* [Problem]: Tally the lines of the data that include the word "rolling" and state the total, nothing else.

[Items listed in a dataset]
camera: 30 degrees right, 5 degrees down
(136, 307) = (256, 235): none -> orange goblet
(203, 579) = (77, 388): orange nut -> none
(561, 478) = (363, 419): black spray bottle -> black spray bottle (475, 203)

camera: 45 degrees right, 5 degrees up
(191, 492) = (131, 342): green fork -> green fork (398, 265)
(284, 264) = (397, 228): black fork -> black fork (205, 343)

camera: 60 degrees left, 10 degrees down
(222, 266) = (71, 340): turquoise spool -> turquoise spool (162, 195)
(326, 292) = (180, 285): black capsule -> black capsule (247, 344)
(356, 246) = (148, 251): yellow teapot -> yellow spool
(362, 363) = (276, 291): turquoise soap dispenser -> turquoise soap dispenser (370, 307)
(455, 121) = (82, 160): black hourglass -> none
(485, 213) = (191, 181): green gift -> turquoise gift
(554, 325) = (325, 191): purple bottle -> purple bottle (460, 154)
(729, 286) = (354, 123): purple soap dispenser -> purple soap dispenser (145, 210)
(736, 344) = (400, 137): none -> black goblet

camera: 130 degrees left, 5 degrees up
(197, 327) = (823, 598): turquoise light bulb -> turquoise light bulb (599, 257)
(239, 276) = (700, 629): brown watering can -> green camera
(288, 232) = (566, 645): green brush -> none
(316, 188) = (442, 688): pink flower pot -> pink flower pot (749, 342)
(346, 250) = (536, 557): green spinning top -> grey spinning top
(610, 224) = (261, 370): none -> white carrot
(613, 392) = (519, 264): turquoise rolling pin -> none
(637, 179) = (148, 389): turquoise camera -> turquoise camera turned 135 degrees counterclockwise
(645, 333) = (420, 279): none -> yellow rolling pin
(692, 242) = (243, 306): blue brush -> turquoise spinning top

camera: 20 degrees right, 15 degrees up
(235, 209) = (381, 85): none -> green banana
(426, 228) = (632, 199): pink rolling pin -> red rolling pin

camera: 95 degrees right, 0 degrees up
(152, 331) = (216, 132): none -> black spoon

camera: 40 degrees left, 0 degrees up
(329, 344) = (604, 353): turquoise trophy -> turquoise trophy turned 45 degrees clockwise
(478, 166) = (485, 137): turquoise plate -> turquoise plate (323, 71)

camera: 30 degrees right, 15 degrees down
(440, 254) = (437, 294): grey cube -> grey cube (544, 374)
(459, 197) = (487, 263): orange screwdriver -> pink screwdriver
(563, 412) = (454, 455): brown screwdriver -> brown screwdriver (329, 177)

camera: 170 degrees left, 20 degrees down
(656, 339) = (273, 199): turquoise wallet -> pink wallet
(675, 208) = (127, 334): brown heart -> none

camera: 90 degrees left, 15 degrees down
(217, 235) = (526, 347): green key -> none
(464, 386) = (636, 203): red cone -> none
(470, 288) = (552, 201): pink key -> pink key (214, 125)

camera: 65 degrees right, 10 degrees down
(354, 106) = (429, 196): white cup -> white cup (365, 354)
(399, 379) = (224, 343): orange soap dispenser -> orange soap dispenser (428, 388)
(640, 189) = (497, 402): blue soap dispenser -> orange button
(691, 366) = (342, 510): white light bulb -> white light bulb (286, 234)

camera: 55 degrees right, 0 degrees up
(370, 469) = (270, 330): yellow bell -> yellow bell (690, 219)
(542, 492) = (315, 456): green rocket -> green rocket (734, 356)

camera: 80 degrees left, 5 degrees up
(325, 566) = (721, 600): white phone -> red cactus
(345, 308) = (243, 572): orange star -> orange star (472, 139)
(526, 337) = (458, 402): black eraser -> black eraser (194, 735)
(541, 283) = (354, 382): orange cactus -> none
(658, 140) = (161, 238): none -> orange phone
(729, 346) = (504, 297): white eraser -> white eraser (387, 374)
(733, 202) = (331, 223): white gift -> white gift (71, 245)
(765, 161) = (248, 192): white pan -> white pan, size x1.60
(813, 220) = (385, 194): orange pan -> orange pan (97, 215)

* [Answer section]: 3